__TASK DIRECTIONS__. Transcribe the listing below only from the line with "167, 575, 273" up to and including the line with "135 degrees counterclockwise".
** SUPPLIED MATERIAL follows **
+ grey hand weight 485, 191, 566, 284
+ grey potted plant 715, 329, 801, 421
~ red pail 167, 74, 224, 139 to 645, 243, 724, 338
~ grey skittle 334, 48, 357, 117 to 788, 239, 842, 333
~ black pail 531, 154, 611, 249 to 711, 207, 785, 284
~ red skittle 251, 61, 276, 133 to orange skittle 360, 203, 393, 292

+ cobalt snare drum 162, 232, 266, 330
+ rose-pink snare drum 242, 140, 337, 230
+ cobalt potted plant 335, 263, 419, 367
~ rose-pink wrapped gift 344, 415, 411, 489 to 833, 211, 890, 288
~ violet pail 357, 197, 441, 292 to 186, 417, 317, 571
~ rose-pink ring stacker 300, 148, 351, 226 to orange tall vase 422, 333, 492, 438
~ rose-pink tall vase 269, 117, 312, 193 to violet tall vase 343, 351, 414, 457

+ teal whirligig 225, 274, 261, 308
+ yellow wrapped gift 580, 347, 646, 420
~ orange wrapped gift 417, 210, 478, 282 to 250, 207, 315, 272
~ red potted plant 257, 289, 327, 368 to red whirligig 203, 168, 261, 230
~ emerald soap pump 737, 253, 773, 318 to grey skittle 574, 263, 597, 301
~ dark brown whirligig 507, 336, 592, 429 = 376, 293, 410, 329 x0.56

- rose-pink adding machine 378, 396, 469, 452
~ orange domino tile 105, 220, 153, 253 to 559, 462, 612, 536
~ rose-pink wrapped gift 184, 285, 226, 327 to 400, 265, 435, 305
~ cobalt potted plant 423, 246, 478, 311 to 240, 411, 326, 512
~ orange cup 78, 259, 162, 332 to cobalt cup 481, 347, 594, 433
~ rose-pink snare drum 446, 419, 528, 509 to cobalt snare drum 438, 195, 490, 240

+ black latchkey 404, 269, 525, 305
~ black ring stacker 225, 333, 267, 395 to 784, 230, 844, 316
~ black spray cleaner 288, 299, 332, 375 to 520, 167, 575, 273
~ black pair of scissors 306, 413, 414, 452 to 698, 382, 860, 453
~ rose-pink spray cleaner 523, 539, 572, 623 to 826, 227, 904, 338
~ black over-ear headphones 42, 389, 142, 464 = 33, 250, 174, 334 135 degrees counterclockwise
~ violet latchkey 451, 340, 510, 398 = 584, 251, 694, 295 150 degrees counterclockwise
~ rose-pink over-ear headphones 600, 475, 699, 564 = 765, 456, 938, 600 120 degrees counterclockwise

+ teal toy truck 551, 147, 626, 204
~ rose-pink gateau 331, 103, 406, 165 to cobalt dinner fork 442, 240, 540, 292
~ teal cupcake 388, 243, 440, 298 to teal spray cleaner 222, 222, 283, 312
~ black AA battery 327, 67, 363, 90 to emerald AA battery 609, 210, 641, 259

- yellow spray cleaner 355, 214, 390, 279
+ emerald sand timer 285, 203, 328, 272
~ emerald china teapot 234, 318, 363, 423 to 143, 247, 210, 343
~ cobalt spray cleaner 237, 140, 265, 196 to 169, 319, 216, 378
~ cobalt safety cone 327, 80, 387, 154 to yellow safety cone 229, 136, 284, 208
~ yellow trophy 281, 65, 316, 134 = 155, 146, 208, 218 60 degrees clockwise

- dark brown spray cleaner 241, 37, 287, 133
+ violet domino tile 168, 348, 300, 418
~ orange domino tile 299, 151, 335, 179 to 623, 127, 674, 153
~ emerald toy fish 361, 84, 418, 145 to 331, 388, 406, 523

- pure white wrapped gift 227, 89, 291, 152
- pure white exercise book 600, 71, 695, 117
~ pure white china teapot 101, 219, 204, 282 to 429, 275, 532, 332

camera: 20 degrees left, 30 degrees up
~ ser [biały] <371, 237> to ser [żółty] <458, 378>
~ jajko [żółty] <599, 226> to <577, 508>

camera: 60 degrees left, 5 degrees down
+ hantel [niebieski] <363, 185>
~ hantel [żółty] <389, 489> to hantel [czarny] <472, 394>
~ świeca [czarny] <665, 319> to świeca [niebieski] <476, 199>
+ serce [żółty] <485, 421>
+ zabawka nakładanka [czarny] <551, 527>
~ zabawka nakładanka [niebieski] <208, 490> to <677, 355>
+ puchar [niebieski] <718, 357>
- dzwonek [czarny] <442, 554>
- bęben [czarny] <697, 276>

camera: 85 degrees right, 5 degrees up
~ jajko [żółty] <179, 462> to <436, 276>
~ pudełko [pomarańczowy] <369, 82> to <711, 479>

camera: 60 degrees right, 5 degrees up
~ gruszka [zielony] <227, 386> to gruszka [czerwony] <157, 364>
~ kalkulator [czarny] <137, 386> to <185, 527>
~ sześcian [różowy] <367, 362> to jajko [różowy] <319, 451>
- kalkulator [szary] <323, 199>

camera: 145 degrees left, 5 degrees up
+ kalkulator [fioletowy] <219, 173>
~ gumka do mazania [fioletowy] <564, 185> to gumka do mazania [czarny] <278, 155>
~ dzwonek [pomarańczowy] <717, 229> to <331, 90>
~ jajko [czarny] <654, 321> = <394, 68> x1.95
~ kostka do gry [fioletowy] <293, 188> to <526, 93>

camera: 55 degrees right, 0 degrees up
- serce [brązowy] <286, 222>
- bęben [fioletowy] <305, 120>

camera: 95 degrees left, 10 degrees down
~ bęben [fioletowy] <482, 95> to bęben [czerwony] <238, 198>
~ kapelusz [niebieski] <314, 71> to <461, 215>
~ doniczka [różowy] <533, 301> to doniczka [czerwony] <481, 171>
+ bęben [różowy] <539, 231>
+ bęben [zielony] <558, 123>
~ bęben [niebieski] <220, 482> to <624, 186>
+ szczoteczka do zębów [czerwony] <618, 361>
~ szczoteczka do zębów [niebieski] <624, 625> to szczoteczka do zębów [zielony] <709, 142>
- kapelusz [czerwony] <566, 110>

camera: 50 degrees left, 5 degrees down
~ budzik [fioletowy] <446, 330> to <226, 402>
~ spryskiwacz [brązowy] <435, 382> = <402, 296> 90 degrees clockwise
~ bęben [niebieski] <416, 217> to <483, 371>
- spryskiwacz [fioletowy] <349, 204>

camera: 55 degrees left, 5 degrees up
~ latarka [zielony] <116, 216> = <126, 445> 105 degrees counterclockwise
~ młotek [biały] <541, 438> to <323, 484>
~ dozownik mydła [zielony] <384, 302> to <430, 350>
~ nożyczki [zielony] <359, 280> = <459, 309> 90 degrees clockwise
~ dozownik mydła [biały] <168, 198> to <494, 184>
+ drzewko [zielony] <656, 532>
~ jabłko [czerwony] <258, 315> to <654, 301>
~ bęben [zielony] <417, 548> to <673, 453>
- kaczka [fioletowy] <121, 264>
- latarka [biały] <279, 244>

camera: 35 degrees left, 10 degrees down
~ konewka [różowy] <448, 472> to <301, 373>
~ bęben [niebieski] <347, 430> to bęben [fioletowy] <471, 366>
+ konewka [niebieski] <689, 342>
** End of SUPPLIED MATERIAL **
__RESULT__.
~ black spray cleaner 288, 299, 332, 375 to 520, 167, 575, 273
~ black pair of scissors 306, 413, 414, 452 to 698, 382, 860, 453
~ rose-pink spray cleaner 523, 539, 572, 623 to 826, 227, 904, 338
~ black over-ear headphones 42, 389, 142, 464 = 33, 250, 174, 334 135 degrees counterclockwise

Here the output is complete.